• **Before-and-after object listings**:
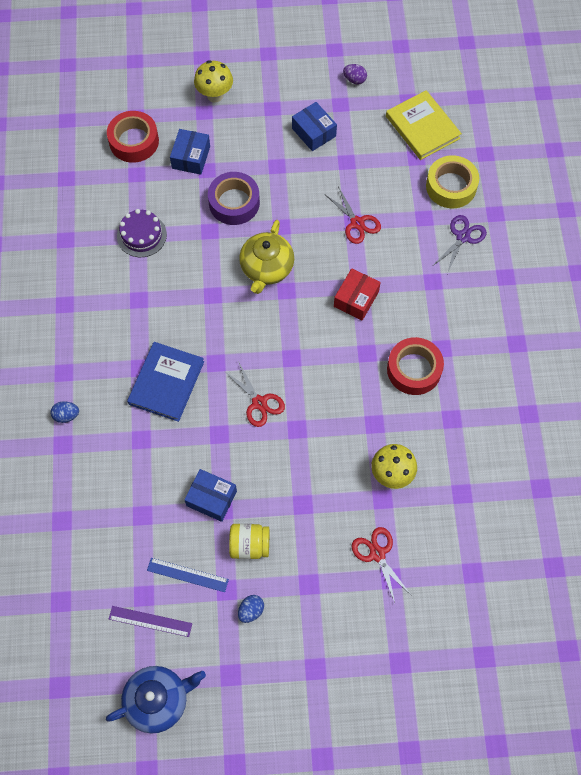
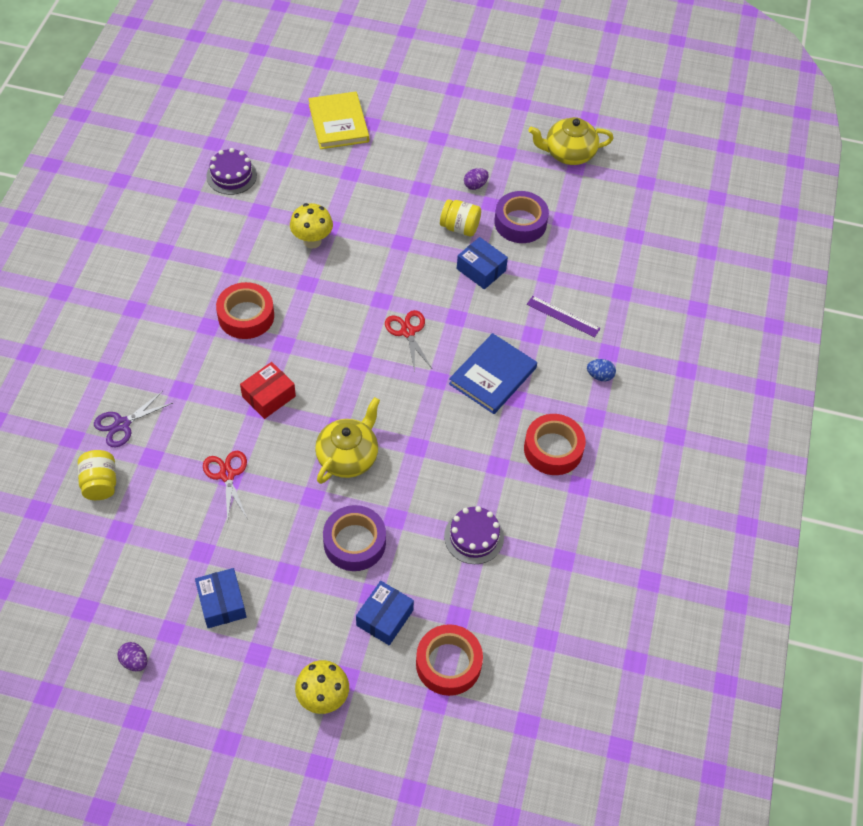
camera: 165 degrees left, 10 degrees down
(94, 329) = (553, 449): none -> red tape
(150, 621) = (561, 201): purple ruler -> purple ruler (563, 316)
(158, 700) = (568, 153): blue teapot -> yellow teapot
(187, 575) = (520, 222): blue ruler -> purple tape
(251, 610) = (475, 185): blue egg -> purple egg
(377, 554) = (353, 191): red scissors -> none
(422, 127) = (89, 566): yellow book -> yellow book (338, 123)
(451, 186) = (100, 483): yellow tape -> yellow jar
(512, 529) = (231, 175): none -> purple cake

• **REQUIREMENT**:
The records above are to be repeated exactly, with every picture removed from the copy.

• **ANSWER TO THIS PROBLEM**:
camera: 165 degrees left, 10 degrees down
(94, 329) = (553, 449): none -> red tape
(150, 621) = (561, 201): purple ruler -> purple ruler (563, 316)
(158, 700) = (568, 153): blue teapot -> yellow teapot
(187, 575) = (520, 222): blue ruler -> purple tape
(251, 610) = (475, 185): blue egg -> purple egg
(377, 554) = (353, 191): red scissors -> none
(422, 127) = (89, 566): yellow book -> yellow book (338, 123)
(451, 186) = (100, 483): yellow tape -> yellow jar
(512, 529) = (231, 175): none -> purple cake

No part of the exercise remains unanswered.